> **Requirement**: Find the line containing "(539, 424) = (432, 319): turquoise". Reproduce it and every line after it up to the end of the records, exactly as written.
▽
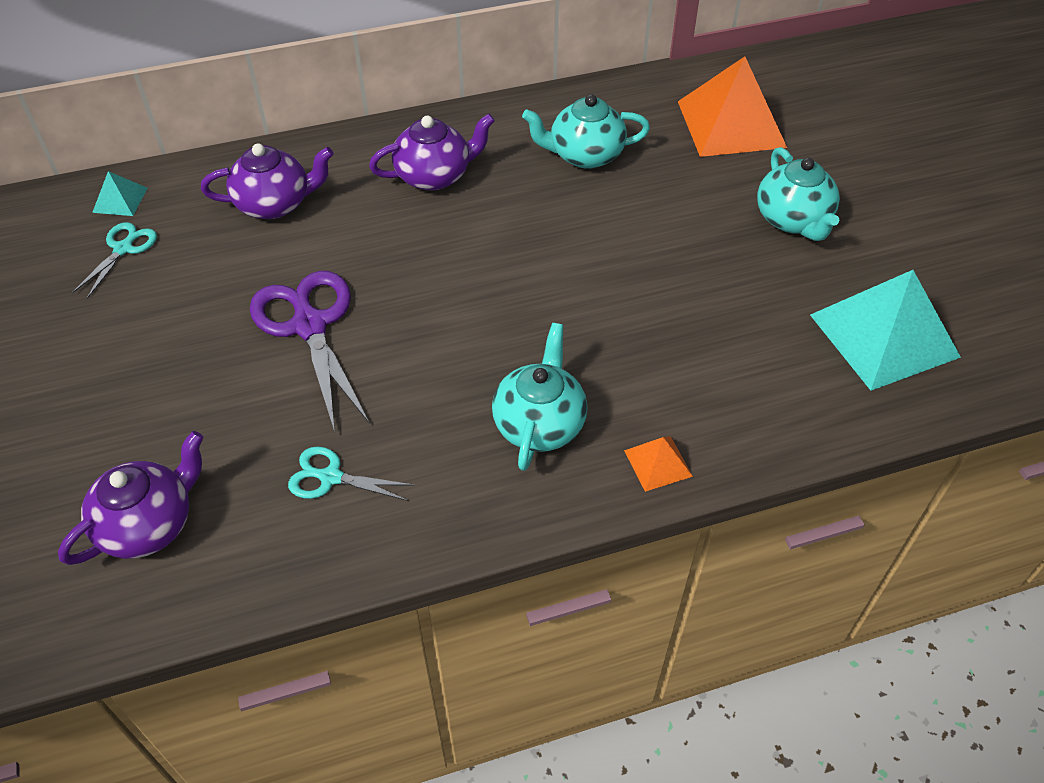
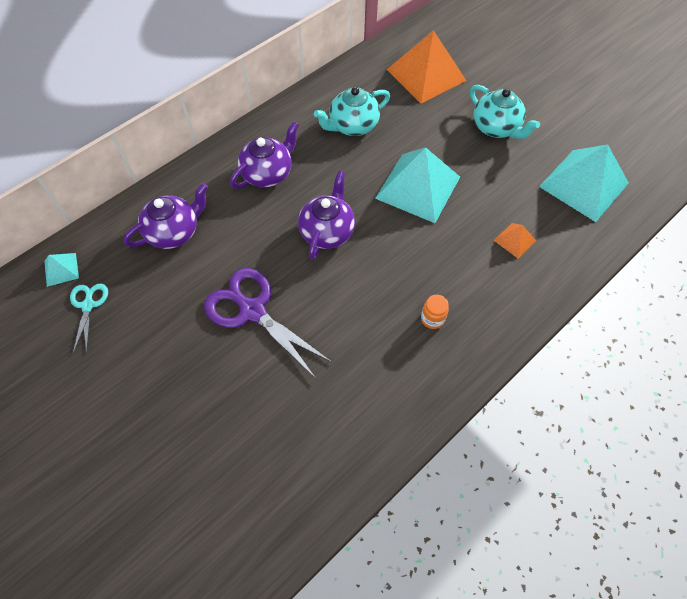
camera: 25 degrees left, 10 degrees up
(149, 524) = (235, 494): purple teapot -> purple teapot (327, 231)
(331, 477) = (330, 409): turquoise scissors -> none
(539, 424) = (432, 319): turquoise teapot -> orange jar
(627, 257) = (418, 187): none -> turquoise pyramid
(658, 463) = (512, 315): orange pyramid -> orange pyramid (515, 240)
△
> **Task output**:
(539, 424) = (432, 319): turquoise teapot -> orange jar
(627, 257) = (418, 187): none -> turquoise pyramid
(658, 463) = (512, 315): orange pyramid -> orange pyramid (515, 240)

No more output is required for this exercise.